Transcribe the listing below only from the line with "SP2: speaker 32R (GND, N_3) -> none" up to and including the line with "C4: 68uF (+12V, GND) -> 68uF (GND, VEXT)".

══ Input for this task ══

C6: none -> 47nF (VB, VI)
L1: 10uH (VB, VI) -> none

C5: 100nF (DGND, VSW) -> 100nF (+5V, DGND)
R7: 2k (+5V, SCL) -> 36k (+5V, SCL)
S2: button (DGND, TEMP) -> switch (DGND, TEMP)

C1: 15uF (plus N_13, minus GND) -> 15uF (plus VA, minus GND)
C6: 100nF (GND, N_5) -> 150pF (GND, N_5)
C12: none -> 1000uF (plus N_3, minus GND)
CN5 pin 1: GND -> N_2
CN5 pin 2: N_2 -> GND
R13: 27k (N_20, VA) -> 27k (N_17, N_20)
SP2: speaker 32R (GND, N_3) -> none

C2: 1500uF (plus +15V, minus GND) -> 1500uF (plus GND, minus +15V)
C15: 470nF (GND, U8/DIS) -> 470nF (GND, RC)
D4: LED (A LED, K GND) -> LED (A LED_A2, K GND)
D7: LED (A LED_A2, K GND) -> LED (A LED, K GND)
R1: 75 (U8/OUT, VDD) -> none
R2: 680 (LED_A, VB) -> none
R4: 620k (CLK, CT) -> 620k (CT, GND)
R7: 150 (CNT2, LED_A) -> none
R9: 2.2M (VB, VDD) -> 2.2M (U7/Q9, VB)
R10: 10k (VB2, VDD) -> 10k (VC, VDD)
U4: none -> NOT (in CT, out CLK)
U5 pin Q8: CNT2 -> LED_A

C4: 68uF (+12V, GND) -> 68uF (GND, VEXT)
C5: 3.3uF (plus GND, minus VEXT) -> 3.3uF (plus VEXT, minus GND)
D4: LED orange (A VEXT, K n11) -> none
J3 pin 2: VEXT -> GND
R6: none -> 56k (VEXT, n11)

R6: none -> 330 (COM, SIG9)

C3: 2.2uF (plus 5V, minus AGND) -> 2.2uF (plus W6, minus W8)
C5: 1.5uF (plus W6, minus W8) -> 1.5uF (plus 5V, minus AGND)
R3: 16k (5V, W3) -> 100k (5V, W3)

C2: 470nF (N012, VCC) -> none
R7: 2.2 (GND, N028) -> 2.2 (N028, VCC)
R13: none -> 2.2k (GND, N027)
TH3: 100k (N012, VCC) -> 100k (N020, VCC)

═══

> **Worked solution**
SP2: speaker 32R (GND, N_3) -> none

C2: 1500uF (plus +15V, minus GND) -> 1500uF (plus GND, minus +15V)
C15: 470nF (GND, U8/DIS) -> 470nF (GND, RC)
D4: LED (A LED, K GND) -> LED (A LED_A2, K GND)
D7: LED (A LED_A2, K GND) -> LED (A LED, K GND)
R1: 75 (U8/OUT, VDD) -> none
R2: 680 (LED_A, VB) -> none
R4: 620k (CLK, CT) -> 620k (CT, GND)
R7: 150 (CNT2, LED_A) -> none
R9: 2.2M (VB, VDD) -> 2.2M (U7/Q9, VB)
R10: 10k (VB2, VDD) -> 10k (VC, VDD)
U4: none -> NOT (in CT, out CLK)
U5 pin Q8: CNT2 -> LED_A

C4: 68uF (+12V, GND) -> 68uF (GND, VEXT)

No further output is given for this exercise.